**INSTRUCTIONS FOR THE TASK**
Leaving out the pictures, print exactly the lines from the one holding "op=appeared; now=sticky tape" to the last line of the entries below, both included, and nothing more.

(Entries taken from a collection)
'''

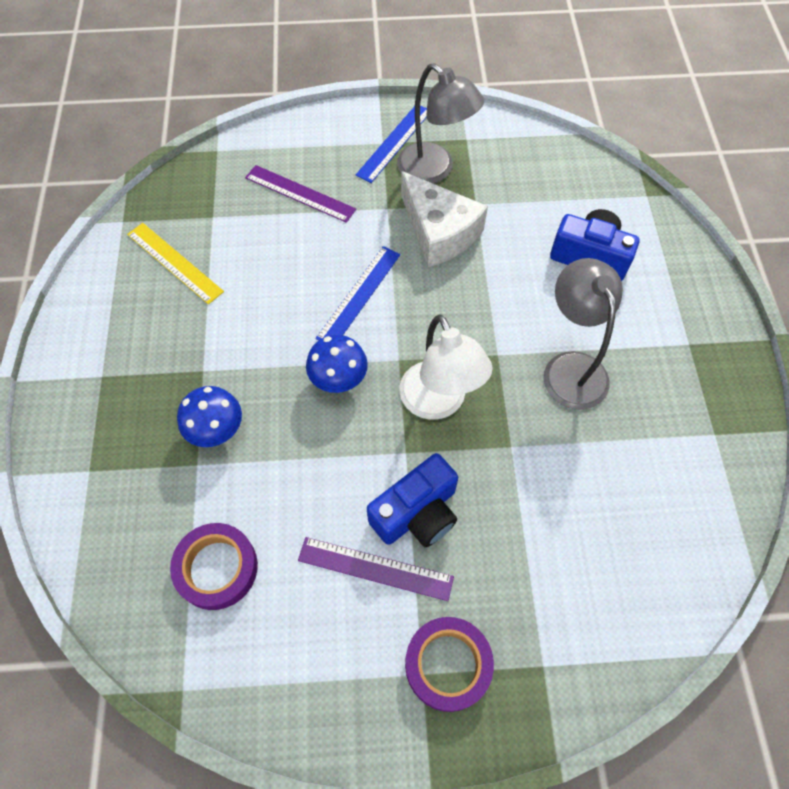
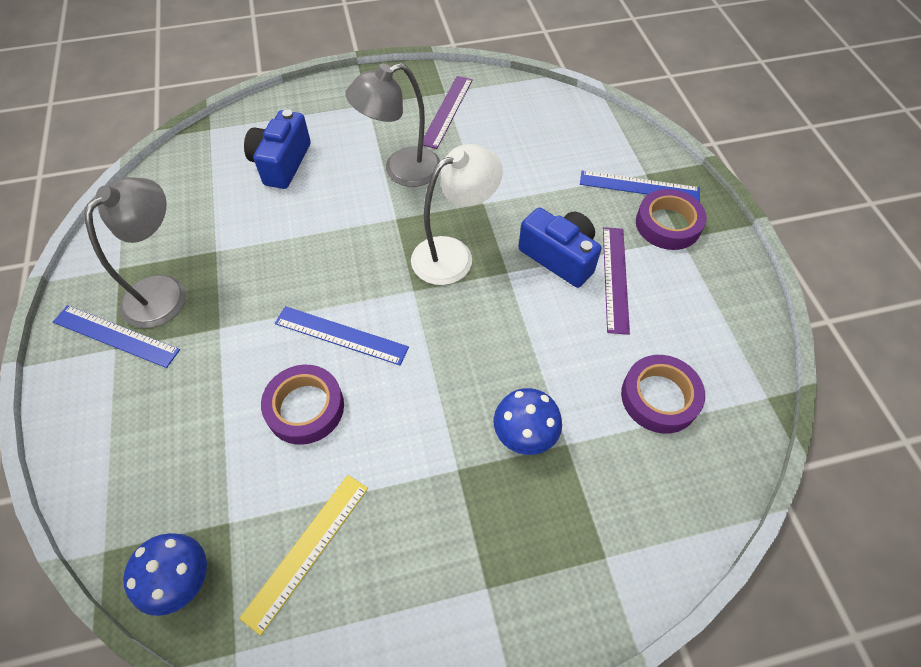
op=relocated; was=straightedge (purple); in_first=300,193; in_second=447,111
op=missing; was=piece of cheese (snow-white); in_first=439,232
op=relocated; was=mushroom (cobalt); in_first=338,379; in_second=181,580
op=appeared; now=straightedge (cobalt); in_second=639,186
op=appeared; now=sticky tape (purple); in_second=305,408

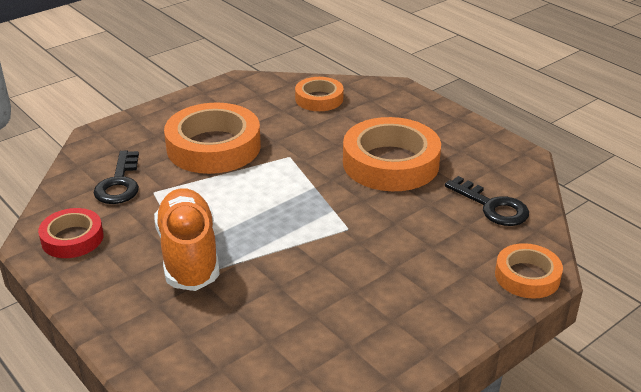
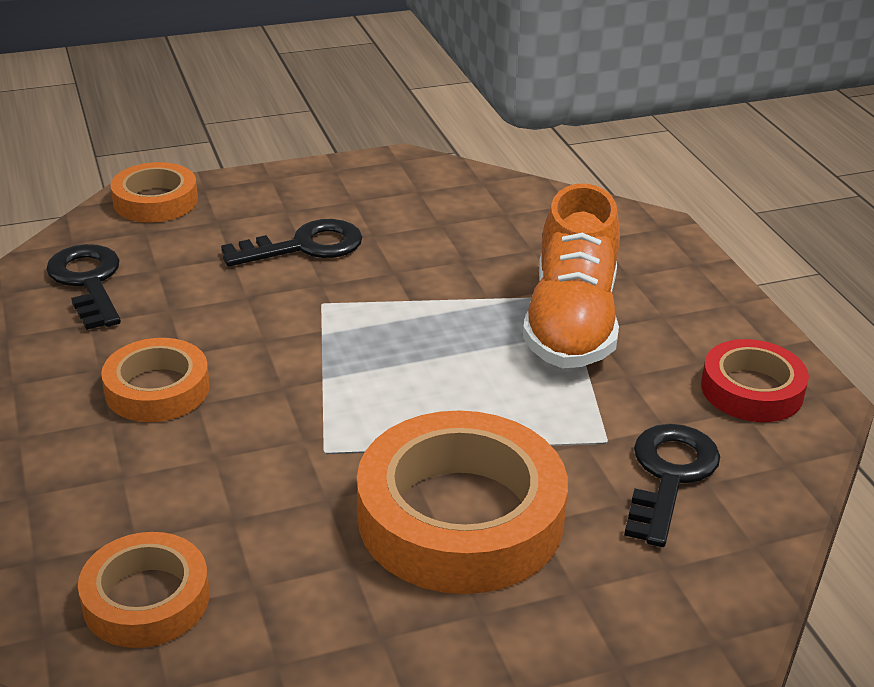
op=size; was=sticky tape (bright orange); in_first=390,163; in_second=157,389; ratio=0.56
op=appeared; now=latchkey (jet-black); in_second=305,246

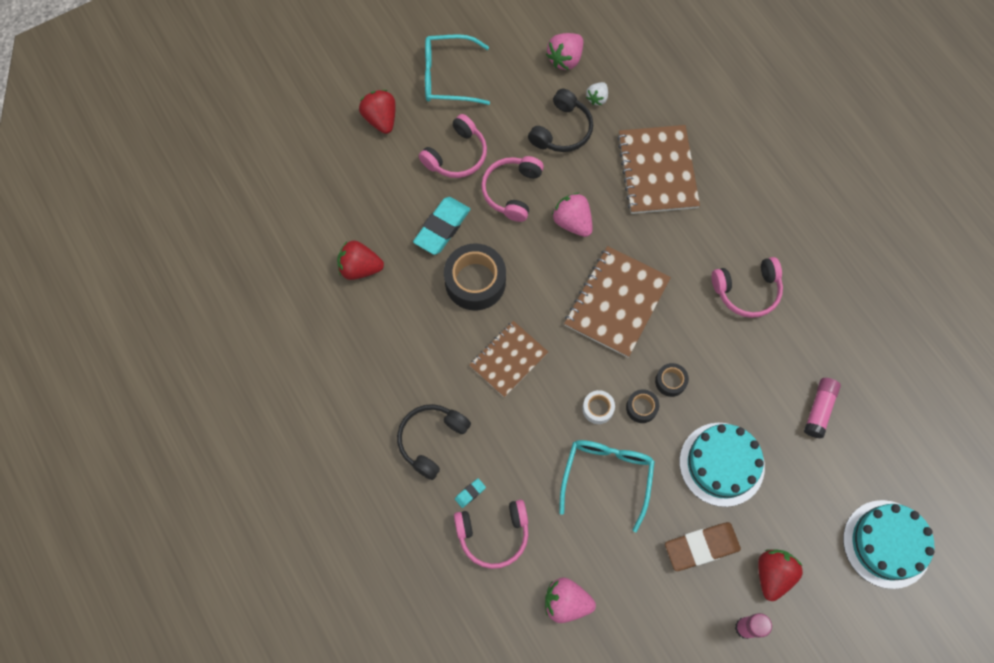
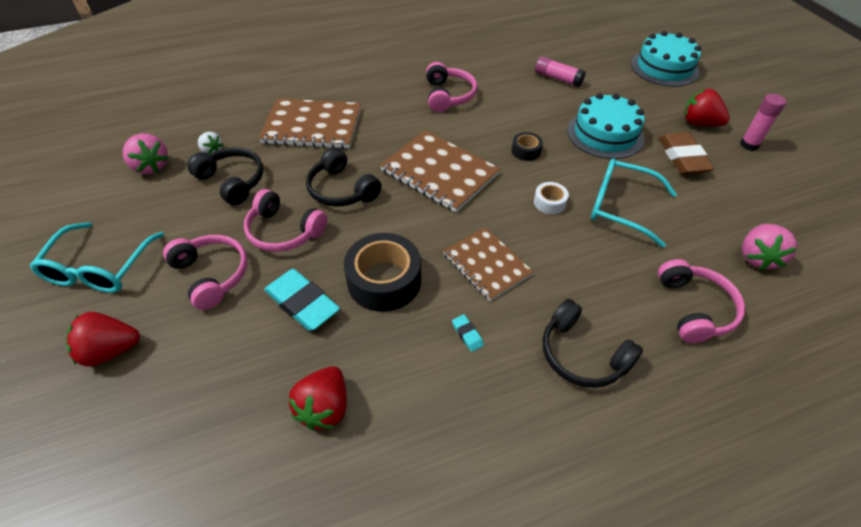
op=exchanged; was=berry (rose-pink); now=headphones (jet-black); in_first=572,222; in_second=341,189
op=missing; was=sticky tape (jet-black); in_first=641,408
op=relocated; was=pencil eraser (aqua); in_first=470,493; in_second=467,334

'''

**ANSWER TO THIS PROBLEM**
op=appeared; now=sticky tape (purple); in_second=305,408

op=size; was=sticky tape (bright orange); in_first=390,163; in_second=157,389; ratio=0.56
op=appeared; now=latchkey (jet-black); in_second=305,246

op=exchanged; was=berry (rose-pink); now=headphones (jet-black); in_first=572,222; in_second=341,189
op=missing; was=sticky tape (jet-black); in_first=641,408
op=relocated; was=pencil eraser (aqua); in_first=470,493; in_second=467,334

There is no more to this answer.